■ PROBLEM TO SOLVE ■
From the line containing "lime 1x3 brick [287,135,402,262]" down to the line containing "white 1x6 plate" in the records below, reproduce every line exactly, ends included, and omit all others.

(Data items)

[Start of Attachment]

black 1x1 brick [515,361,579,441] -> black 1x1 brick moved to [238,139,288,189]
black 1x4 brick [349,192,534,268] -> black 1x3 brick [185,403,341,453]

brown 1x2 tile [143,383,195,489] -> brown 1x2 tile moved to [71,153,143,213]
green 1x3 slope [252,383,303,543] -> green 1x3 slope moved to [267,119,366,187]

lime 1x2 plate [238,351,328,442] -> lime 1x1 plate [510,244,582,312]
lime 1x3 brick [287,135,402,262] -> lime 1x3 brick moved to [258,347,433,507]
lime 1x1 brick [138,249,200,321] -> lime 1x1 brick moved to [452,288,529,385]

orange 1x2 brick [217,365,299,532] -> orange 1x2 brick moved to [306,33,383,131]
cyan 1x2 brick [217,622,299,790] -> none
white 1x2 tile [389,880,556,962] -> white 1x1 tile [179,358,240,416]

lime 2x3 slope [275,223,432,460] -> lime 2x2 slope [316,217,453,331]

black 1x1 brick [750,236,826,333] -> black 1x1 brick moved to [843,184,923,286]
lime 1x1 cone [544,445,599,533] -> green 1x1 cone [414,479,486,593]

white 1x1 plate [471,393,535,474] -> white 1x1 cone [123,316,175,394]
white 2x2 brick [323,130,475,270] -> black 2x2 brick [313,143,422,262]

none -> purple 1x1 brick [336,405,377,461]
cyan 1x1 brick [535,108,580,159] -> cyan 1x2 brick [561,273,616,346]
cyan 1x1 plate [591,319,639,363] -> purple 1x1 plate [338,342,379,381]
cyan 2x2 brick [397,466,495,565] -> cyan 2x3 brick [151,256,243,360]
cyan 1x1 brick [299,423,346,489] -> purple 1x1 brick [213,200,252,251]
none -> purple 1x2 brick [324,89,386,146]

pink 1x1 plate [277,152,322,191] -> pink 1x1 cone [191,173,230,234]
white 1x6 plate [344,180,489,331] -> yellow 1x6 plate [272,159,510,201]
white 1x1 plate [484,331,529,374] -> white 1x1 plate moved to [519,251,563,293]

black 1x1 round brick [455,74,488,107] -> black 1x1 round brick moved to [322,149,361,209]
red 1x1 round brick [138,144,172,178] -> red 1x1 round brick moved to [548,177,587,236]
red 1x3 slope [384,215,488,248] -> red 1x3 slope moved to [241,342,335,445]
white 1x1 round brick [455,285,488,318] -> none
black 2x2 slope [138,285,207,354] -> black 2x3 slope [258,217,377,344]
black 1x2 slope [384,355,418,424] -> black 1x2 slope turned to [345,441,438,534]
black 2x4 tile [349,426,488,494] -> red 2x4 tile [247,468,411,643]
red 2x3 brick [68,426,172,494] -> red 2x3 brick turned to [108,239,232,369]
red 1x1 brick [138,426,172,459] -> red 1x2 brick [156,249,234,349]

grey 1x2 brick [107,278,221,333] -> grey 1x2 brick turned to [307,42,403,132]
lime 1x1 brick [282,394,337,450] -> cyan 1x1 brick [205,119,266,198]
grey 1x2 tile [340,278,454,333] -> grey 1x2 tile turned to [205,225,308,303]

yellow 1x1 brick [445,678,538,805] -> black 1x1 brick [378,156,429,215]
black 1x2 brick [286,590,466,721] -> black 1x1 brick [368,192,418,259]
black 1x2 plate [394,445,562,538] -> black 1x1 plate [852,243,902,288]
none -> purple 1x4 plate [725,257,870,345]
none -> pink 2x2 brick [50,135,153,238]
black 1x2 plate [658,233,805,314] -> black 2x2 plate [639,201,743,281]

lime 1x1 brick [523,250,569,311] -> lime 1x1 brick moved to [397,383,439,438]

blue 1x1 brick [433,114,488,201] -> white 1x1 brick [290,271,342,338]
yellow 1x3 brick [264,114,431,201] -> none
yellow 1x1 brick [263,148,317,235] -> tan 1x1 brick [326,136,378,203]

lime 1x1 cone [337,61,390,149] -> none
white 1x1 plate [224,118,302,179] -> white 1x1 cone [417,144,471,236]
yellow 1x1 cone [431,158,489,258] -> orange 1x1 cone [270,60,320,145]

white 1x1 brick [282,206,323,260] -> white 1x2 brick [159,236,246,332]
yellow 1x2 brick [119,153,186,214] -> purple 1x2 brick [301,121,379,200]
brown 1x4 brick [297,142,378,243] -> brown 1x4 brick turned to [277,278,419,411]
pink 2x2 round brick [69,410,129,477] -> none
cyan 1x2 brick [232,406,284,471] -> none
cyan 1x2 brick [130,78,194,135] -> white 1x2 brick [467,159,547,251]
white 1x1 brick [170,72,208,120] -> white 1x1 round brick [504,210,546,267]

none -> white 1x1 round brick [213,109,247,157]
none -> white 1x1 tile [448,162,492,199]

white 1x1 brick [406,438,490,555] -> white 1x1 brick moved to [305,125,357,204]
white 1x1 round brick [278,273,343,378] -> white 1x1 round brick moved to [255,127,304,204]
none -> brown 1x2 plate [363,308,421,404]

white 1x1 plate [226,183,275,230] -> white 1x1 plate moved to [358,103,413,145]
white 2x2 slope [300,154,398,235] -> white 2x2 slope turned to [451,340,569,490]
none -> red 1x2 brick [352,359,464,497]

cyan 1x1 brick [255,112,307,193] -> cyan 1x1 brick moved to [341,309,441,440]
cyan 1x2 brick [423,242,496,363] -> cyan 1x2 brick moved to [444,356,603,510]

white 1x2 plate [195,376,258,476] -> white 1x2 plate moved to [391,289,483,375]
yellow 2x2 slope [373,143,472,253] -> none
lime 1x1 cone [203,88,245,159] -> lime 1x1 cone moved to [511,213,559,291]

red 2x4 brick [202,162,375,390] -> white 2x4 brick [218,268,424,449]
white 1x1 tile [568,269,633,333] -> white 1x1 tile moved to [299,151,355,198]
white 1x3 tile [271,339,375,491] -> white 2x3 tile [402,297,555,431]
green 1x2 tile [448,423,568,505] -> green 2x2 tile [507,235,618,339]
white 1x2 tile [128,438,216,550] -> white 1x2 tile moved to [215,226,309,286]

[End of Attachment]

■ PROBLEM SOLUTION ■
lime 1x3 brick [287,135,402,262] -> lime 1x3 brick moved to [258,347,433,507]
lime 1x1 brick [138,249,200,321] -> lime 1x1 brick moved to [452,288,529,385]

orange 1x2 brick [217,365,299,532] -> orange 1x2 brick moved to [306,33,383,131]
cyan 1x2 brick [217,622,299,790] -> none
white 1x2 tile [389,880,556,962] -> white 1x1 tile [179,358,240,416]

lime 2x3 slope [275,223,432,460] -> lime 2x2 slope [316,217,453,331]

black 1x1 brick [750,236,826,333] -> black 1x1 brick moved to [843,184,923,286]
lime 1x1 cone [544,445,599,533] -> green 1x1 cone [414,479,486,593]

white 1x1 plate [471,393,535,474] -> white 1x1 cone [123,316,175,394]
white 2x2 brick [323,130,475,270] -> black 2x2 brick [313,143,422,262]

none -> purple 1x1 brick [336,405,377,461]
cyan 1x1 brick [535,108,580,159] -> cyan 1x2 brick [561,273,616,346]
cyan 1x1 plate [591,319,639,363] -> purple 1x1 plate [338,342,379,381]
cyan 2x2 brick [397,466,495,565] -> cyan 2x3 brick [151,256,243,360]
cyan 1x1 brick [299,423,346,489] -> purple 1x1 brick [213,200,252,251]
none -> purple 1x2 brick [324,89,386,146]

pink 1x1 plate [277,152,322,191] -> pink 1x1 cone [191,173,230,234]
white 1x6 plate [344,180,489,331] -> yellow 1x6 plate [272,159,510,201]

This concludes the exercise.